[Exercise material]
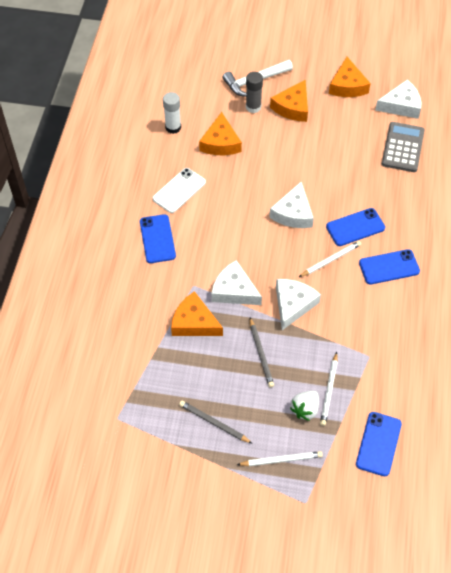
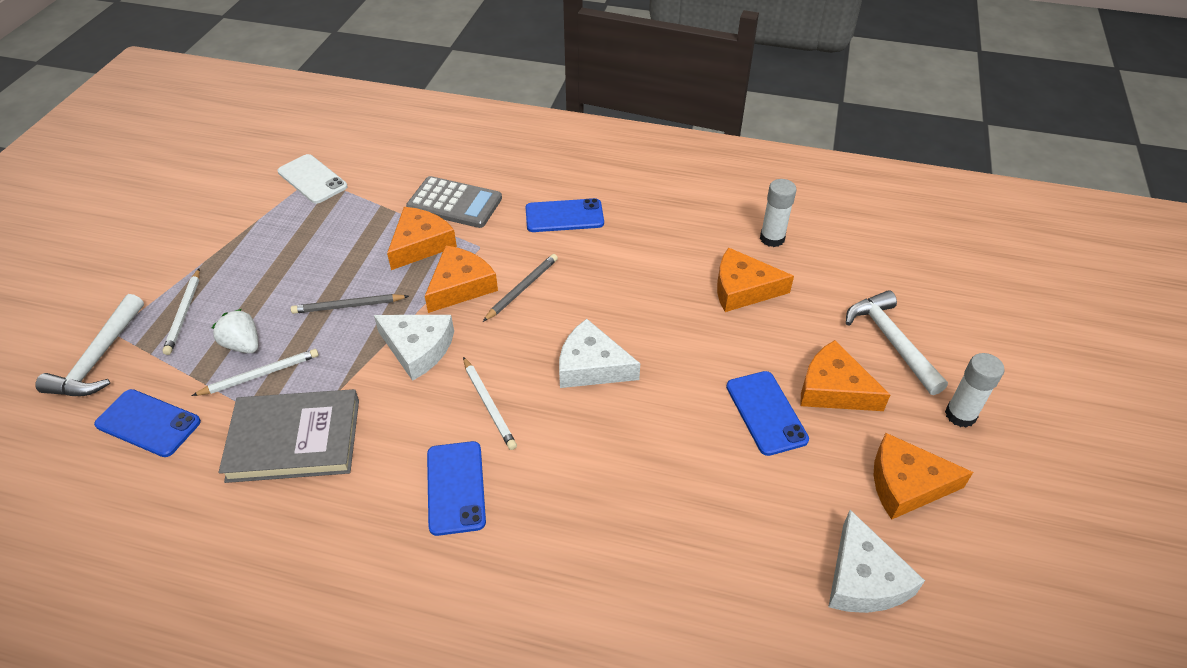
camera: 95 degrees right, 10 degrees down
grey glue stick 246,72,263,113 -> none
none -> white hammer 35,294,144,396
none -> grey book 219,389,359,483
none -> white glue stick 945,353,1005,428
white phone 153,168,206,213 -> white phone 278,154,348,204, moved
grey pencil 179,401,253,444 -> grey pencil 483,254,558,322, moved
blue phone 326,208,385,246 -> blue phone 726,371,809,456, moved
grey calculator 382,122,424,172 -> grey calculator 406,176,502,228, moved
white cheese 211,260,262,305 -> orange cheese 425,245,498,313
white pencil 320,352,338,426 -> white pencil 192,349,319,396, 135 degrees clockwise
[/Exercise material]
[Exercise material]
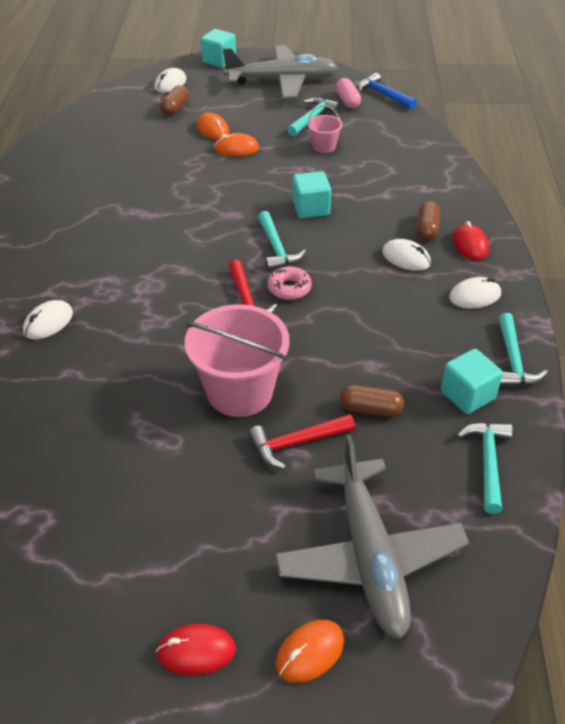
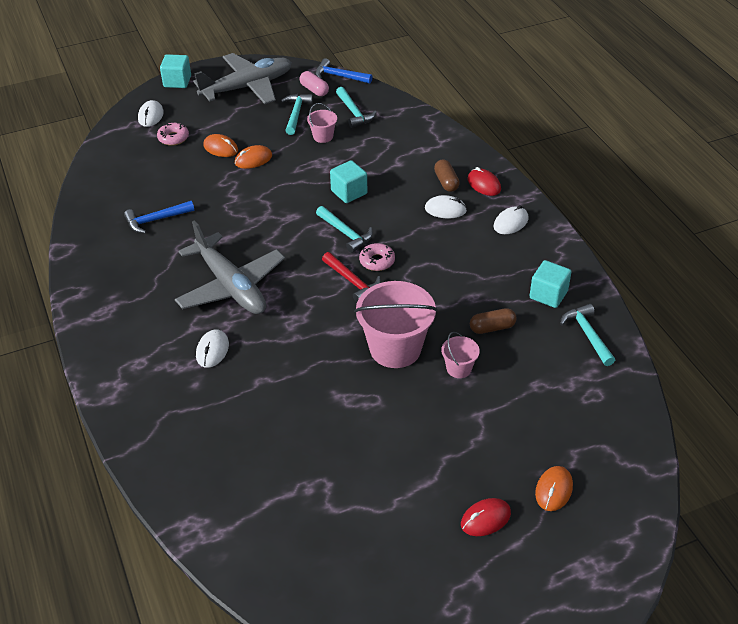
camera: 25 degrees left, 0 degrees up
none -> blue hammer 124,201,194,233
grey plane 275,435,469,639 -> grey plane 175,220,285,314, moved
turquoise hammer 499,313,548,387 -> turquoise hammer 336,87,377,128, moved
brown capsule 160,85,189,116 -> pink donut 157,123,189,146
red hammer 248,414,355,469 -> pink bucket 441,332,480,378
[/Exercise material]
→ **Work to be completed**
Copy out, exactly and alone, the lines of the entries above between the ones holding "camera: 95 degrees right, 10 degrees down" and "white phone 153,168,206,213", inclusive.

→ **Result for this task**
camera: 95 degrees right, 10 degrees down
grey glue stick 246,72,263,113 -> none
none -> white hammer 35,294,144,396
none -> grey book 219,389,359,483
none -> white glue stick 945,353,1005,428
white phone 153,168,206,213 -> white phone 278,154,348,204, moved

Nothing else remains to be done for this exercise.